#### Required work
Copy each line below as written, but skip the pictures.

#### Data segment
====
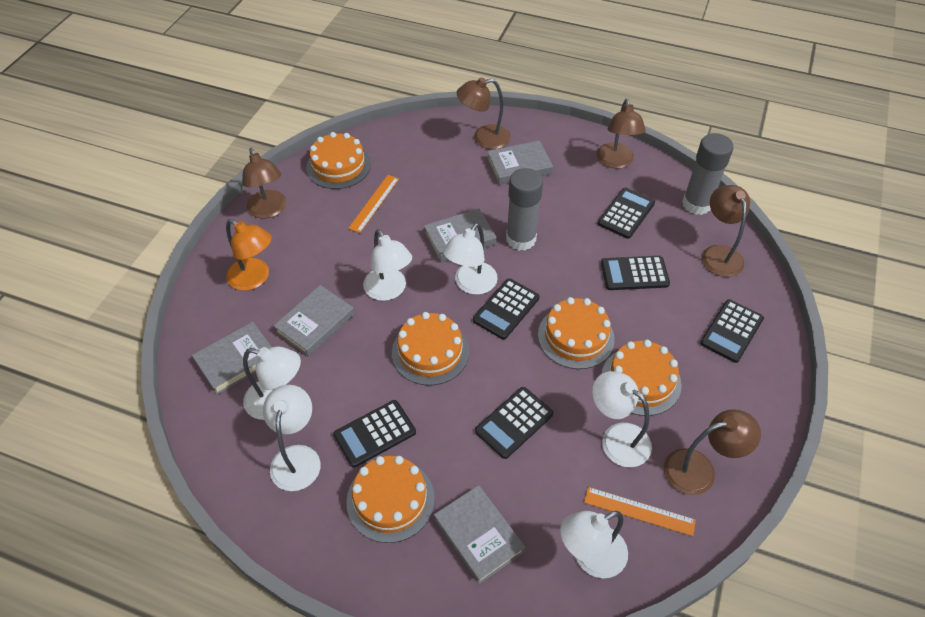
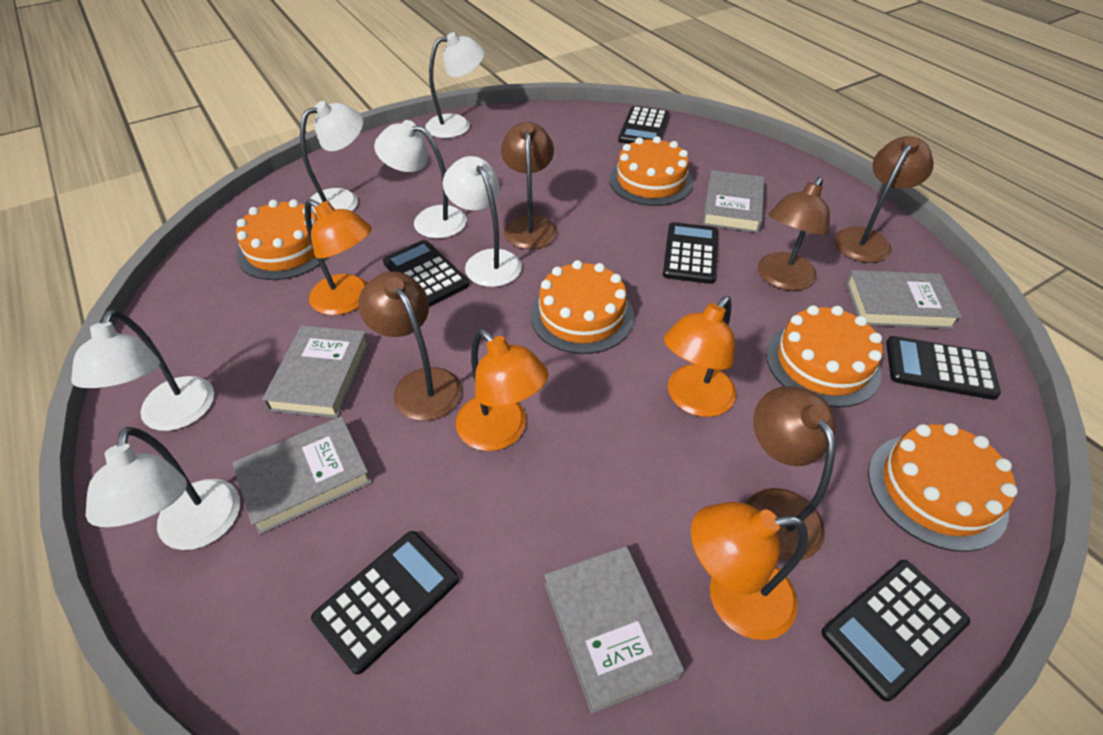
grey glue stick: 2 -> 0
orange lamp: 1 -> 4
orange ruler: 2 -> 0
====
#### Output for this task
grey glue stick: 2 -> 0
orange lamp: 1 -> 4
orange ruler: 2 -> 0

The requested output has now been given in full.